[[ Data section, beginning ]]

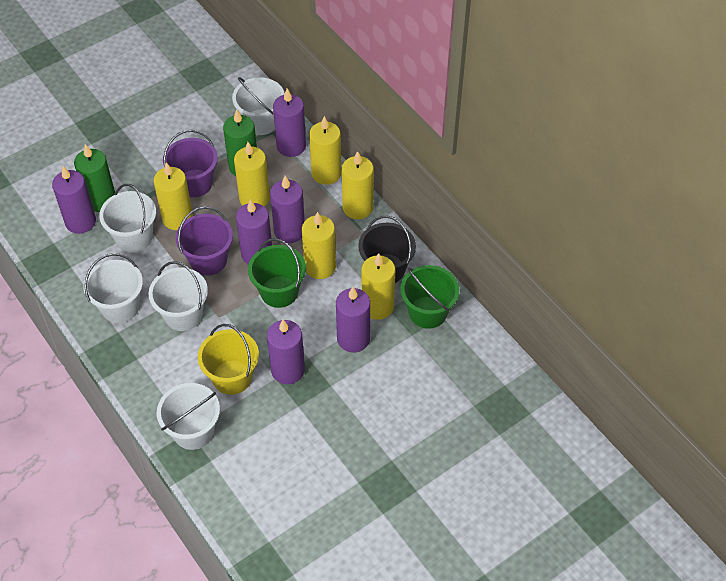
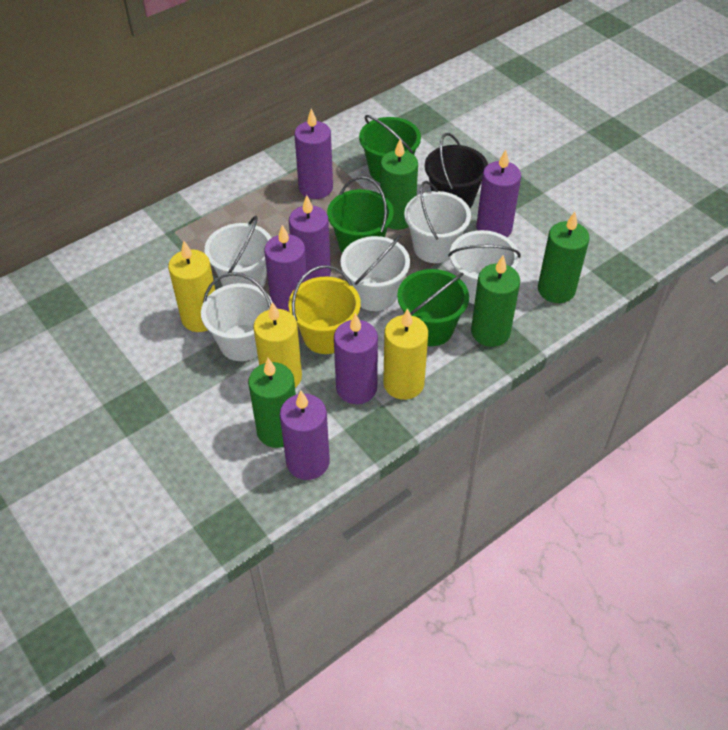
green bucket: 2 -> 3
green candle: 2 -> 4
purple bucket: 2 -> 0
yellow candle: 6 -> 3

[[ Data section, end ]]

■ **Problem description**
For the data above, return an exact copy that contains no pictures.

■ **Exercise solution**
green bucket: 2 -> 3
green candle: 2 -> 4
purple bucket: 2 -> 0
yellow candle: 6 -> 3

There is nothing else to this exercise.